------ INFORMATION GIVEN ------
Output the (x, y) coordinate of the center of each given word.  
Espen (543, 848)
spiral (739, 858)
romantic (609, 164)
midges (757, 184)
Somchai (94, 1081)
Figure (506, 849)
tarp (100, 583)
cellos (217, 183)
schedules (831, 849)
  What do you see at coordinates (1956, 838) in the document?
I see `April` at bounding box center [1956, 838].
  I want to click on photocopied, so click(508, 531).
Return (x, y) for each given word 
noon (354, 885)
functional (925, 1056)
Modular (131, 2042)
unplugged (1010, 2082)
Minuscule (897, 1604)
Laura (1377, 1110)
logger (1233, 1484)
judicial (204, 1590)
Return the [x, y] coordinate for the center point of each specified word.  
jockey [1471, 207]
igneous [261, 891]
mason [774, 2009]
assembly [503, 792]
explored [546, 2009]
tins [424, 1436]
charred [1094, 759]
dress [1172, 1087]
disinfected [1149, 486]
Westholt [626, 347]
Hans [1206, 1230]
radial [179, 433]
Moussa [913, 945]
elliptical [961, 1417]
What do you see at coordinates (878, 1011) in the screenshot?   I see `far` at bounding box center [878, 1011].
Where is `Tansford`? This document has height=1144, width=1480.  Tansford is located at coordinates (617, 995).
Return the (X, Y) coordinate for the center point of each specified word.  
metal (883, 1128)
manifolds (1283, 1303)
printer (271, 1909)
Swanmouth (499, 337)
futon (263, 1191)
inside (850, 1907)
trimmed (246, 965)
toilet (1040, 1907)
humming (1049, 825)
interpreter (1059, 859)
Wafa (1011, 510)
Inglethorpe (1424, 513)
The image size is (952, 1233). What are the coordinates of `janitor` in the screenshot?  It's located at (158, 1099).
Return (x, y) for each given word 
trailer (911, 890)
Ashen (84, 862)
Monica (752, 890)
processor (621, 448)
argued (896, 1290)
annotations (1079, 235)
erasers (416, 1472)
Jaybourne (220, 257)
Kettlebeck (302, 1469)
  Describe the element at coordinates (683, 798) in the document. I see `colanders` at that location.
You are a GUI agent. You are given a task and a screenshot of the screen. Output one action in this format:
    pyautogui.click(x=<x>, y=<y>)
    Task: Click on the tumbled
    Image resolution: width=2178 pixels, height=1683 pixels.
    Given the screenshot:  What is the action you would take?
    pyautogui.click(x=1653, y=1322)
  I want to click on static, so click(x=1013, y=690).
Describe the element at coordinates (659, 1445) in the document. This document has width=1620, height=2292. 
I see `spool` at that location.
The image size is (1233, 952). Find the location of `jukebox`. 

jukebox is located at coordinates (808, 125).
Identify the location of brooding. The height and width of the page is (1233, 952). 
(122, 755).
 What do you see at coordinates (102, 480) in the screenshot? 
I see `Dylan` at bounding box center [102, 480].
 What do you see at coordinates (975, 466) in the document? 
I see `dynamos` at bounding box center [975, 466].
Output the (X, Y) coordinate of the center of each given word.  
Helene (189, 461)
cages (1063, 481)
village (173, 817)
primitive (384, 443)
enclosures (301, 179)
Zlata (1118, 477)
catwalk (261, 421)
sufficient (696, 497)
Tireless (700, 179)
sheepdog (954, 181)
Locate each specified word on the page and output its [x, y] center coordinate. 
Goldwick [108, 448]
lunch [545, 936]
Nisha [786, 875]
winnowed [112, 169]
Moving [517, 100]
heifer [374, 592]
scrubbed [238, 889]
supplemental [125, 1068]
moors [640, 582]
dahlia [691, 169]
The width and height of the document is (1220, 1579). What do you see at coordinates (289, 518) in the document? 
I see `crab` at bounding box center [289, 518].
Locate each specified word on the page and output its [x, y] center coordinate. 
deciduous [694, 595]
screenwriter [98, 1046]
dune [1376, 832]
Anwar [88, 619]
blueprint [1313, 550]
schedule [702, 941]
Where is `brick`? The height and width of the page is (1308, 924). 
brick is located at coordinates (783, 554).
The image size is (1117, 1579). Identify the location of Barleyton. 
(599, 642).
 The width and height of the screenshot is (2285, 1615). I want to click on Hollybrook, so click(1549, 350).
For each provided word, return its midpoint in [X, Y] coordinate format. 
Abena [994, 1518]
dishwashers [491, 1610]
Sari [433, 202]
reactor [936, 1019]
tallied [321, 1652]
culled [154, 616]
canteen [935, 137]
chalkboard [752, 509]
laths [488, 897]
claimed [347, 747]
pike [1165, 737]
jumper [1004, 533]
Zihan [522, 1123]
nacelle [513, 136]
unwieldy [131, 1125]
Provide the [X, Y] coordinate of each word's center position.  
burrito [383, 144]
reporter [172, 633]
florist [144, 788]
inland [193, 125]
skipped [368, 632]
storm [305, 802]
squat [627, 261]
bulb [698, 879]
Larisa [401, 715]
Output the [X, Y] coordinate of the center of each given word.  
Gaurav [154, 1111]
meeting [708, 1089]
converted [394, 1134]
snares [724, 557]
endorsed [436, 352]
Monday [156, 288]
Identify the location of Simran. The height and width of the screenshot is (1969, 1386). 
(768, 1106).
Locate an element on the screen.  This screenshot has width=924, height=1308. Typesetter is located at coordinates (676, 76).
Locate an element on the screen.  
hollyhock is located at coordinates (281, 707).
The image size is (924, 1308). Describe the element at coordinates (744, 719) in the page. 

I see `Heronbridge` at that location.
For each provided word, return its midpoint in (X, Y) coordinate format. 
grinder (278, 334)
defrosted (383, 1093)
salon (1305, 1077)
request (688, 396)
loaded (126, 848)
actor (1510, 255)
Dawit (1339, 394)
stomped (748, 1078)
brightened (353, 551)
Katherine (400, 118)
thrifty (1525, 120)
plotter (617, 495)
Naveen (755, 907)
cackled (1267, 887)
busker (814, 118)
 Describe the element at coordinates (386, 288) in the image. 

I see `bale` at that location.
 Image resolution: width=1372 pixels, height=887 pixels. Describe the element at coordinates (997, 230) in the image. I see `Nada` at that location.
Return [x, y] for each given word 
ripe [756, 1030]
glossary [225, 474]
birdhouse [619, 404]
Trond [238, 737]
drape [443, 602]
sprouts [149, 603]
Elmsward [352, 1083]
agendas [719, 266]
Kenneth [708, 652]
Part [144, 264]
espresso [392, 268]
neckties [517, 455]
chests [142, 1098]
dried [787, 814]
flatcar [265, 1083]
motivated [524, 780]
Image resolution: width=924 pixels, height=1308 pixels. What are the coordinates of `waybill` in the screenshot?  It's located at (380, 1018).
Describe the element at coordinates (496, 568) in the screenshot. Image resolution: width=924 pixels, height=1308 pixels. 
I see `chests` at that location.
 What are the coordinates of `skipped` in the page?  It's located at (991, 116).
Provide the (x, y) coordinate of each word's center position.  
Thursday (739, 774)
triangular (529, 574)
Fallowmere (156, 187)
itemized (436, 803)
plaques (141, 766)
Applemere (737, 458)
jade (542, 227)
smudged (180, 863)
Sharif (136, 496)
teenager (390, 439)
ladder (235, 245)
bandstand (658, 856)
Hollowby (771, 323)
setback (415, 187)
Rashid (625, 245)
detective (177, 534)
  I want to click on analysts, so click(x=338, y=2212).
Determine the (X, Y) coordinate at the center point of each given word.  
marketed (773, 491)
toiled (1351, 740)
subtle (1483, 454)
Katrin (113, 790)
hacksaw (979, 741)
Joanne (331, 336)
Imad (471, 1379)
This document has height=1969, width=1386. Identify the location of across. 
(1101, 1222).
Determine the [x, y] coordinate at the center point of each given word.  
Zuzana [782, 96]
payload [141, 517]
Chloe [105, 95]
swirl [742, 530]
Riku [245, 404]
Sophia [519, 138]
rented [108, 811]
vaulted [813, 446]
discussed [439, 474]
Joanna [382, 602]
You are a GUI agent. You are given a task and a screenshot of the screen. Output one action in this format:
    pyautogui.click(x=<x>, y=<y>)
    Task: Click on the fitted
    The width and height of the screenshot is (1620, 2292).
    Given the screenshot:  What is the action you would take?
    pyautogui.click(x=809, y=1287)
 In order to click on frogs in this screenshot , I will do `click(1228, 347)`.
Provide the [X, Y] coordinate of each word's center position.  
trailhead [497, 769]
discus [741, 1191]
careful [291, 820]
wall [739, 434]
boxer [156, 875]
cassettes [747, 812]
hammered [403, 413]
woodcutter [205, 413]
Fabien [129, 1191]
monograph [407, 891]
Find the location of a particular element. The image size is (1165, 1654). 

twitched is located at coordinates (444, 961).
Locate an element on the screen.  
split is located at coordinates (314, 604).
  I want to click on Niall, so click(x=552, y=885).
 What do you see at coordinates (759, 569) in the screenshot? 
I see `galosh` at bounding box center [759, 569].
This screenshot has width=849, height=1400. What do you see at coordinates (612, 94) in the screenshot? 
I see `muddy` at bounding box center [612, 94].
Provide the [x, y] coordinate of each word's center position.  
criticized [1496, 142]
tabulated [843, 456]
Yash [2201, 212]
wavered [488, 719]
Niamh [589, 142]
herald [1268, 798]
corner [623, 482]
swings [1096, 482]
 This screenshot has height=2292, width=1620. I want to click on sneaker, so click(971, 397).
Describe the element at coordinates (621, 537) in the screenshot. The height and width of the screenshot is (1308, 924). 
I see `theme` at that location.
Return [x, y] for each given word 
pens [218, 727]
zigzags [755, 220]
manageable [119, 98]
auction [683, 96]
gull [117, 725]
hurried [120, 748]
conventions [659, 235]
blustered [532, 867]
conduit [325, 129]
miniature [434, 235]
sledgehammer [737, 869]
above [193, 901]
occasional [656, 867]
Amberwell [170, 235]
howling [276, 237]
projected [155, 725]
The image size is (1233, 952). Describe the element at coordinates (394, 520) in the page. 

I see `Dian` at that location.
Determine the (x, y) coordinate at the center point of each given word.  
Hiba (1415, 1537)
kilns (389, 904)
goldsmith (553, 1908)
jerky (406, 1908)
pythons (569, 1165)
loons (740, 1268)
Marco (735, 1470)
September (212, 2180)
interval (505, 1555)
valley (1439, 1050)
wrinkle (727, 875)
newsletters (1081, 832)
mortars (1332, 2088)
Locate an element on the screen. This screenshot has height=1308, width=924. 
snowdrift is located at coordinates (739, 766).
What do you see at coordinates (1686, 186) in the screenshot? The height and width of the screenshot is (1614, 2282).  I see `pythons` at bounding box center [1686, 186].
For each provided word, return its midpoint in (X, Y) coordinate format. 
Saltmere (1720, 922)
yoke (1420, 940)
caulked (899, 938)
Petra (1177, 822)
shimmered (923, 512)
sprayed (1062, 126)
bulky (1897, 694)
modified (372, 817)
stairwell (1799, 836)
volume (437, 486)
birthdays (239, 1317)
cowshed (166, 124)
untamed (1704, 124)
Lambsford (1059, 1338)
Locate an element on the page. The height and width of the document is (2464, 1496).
------
WHAT THE TASK REQUIRES: Convert the lines above, from the line with "Image resolution: width=924 pixels, height=1308 pixels. What" up to and including the line with "at (991, 116).", into a JSON list of strings with one string per line. Leave out any blank lines.

RESULT OF THE TASK:
[
  "Image resolution: width=924 pixels, height=1308 pixels. What are the coordinates of `waybill` in the screenshot?  It's located at (380, 1018).",
  "Describe the element at coordinates (496, 568) in the screenshot. Image resolution: width=924 pixels, height=1308 pixels. ",
  "I see `chests` at that location.",
  " What are the coordinates of `skipped` in the page?  It's located at (991, 116)."
]